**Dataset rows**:
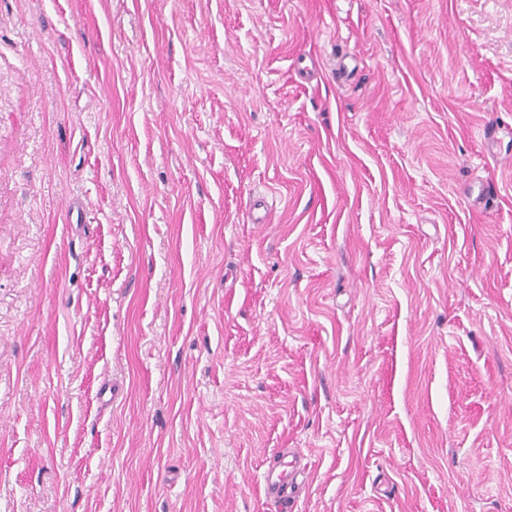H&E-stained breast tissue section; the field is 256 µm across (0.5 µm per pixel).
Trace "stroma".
Listing matches in <instances>:
<instances>
[{"mask_svg": "<svg viewBox=\"0 0 512 512\" xmlns=\"http://www.w3.org/2000/svg\"><path fill=\"white\" fill-rule=\"evenodd\" d=\"M495 125L512 0H0V512H512Z\"/></svg>", "mask_w": 512, "mask_h": 512, "instance_id": "stroma-1", "label": "stroma"}]
</instances>
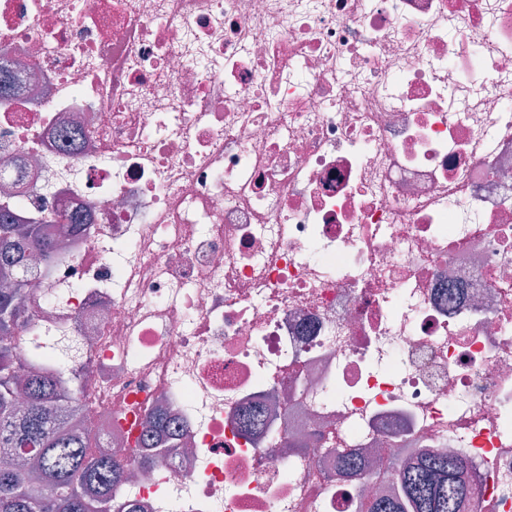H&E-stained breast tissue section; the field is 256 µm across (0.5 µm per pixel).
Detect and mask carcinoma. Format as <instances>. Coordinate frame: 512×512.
I'll return each mask as SVG.
<instances>
[{
  "label": "carcinoma",
  "instance_id": "cac0c4a2",
  "mask_svg": "<svg viewBox=\"0 0 512 512\" xmlns=\"http://www.w3.org/2000/svg\"><path fill=\"white\" fill-rule=\"evenodd\" d=\"M66 219L53 213L42 224H17L0 208V448L16 458L0 463V512H103L124 481V467L100 453L72 424L88 411V373L63 376L51 365L19 379L15 324L31 302L30 289L16 282L29 254L50 255L55 242L47 225ZM465 462L449 455L425 456L397 471L399 492L359 499L357 512H462L471 488Z\"/></svg>",
  "mask_w": 512,
  "mask_h": 512
}]
</instances>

**Objective**:
Reproduce all of the data exactly, omitting each picture it holds.

**Correct output**:
H&E-stained breast tissue section; the field is 256 µm across (0.5 µm per pixel).
Trace "stroma".
Listing matches in <instances>:
<instances>
[{"mask_svg": "<svg viewBox=\"0 0 512 512\" xmlns=\"http://www.w3.org/2000/svg\"><path fill=\"white\" fill-rule=\"evenodd\" d=\"M495 125L512 0H0V512H512Z\"/></svg>", "mask_w": 512, "mask_h": 512, "instance_id": "stroma-1", "label": "stroma"}]
</instances>
H&E-stained breast tissue section; the field is 256 µm across (0.5 µm per pixel).
Detect and mask carcinoma. Format as <instances>. Coordinate frame: 512×512.
I'll return each mask as SVG.
<instances>
[{
  "label": "carcinoma",
  "instance_id": "cac0c4a2",
  "mask_svg": "<svg viewBox=\"0 0 512 512\" xmlns=\"http://www.w3.org/2000/svg\"><path fill=\"white\" fill-rule=\"evenodd\" d=\"M66 219L53 213L42 224H17L0 208V448L16 458L0 463V512H103L124 481V467L100 453L72 424L88 411V373L63 376L51 365L19 379L15 324L31 302L30 289L16 282L29 254L50 255L55 242L47 225ZM465 462L449 455L425 456L397 471L399 492L359 499L357 512H462L471 488Z\"/></svg>",
  "mask_w": 512,
  "mask_h": 512
}]
</instances>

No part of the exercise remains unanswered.